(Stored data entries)
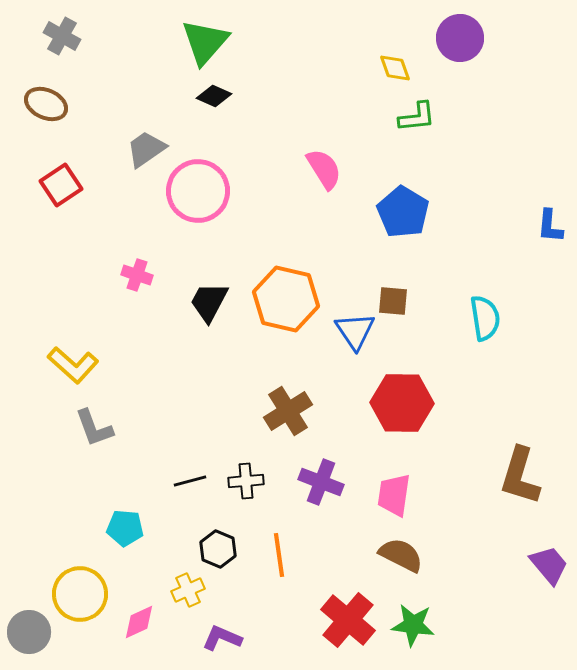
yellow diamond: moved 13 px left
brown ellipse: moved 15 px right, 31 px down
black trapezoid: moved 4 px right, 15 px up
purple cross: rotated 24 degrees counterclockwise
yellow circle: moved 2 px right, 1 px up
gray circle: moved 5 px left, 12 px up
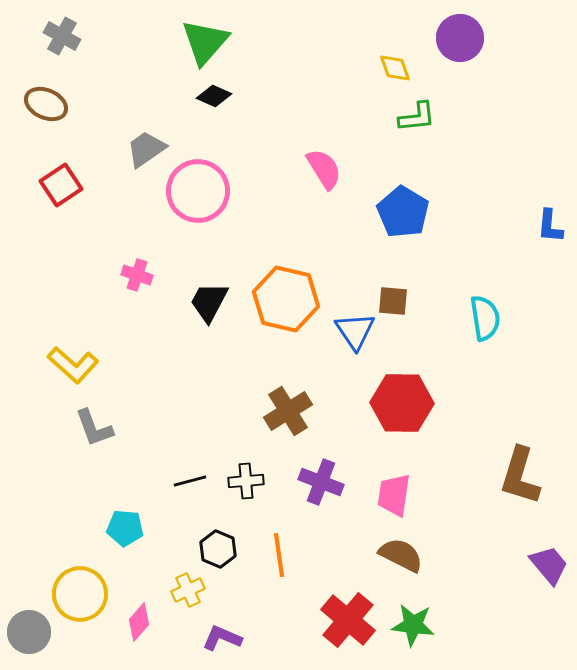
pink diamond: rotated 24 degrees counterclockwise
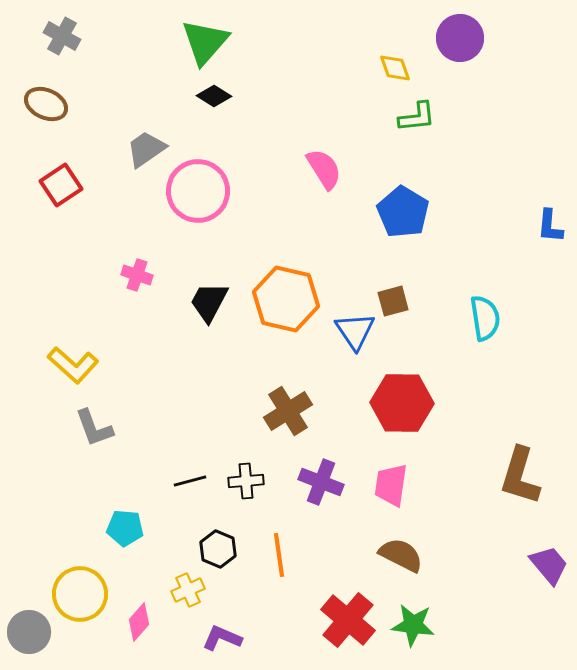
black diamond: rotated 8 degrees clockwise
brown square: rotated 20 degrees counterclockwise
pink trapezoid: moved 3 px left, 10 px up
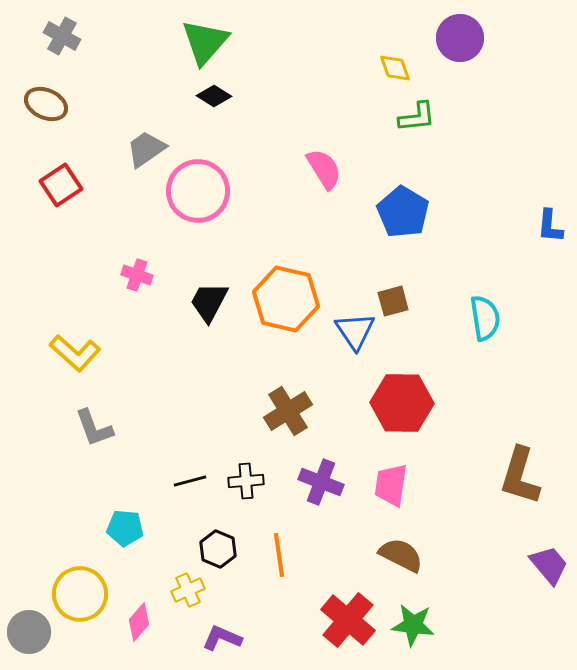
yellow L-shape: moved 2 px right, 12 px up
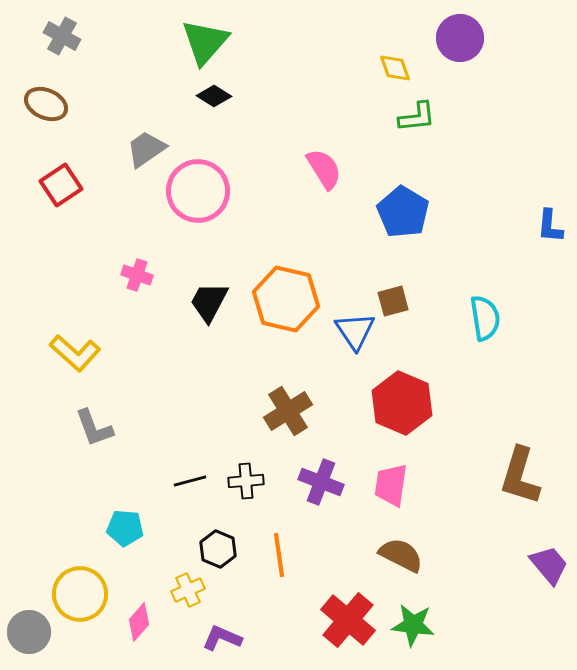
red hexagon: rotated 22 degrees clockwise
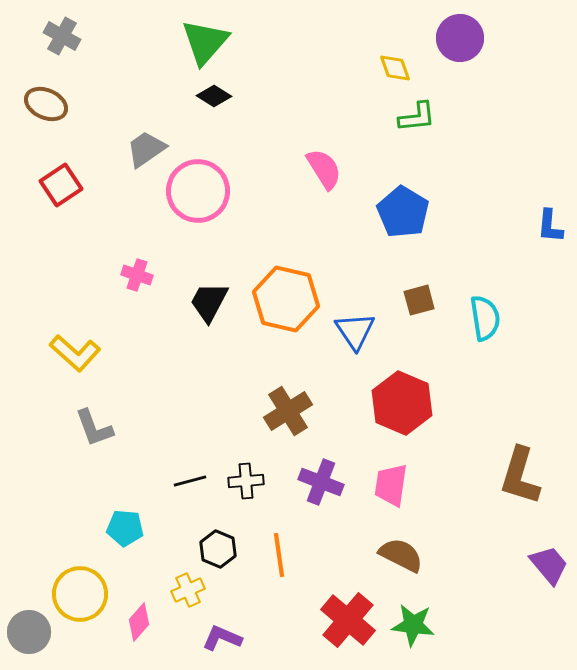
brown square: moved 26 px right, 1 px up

## What is needed
Copy out every line of the records word for word, leaving out the pictures.

## Output for this task
yellow diamond: moved 13 px left
brown ellipse: moved 15 px right, 31 px down
black trapezoid: moved 4 px right, 15 px up
purple cross: rotated 24 degrees counterclockwise
yellow circle: moved 2 px right, 1 px up
gray circle: moved 5 px left, 12 px up
pink diamond: rotated 24 degrees counterclockwise
black diamond: rotated 8 degrees clockwise
brown square: rotated 20 degrees counterclockwise
pink trapezoid: moved 3 px left, 10 px up
yellow L-shape: moved 2 px right, 12 px up
red hexagon: rotated 22 degrees clockwise
brown square: moved 26 px right, 1 px up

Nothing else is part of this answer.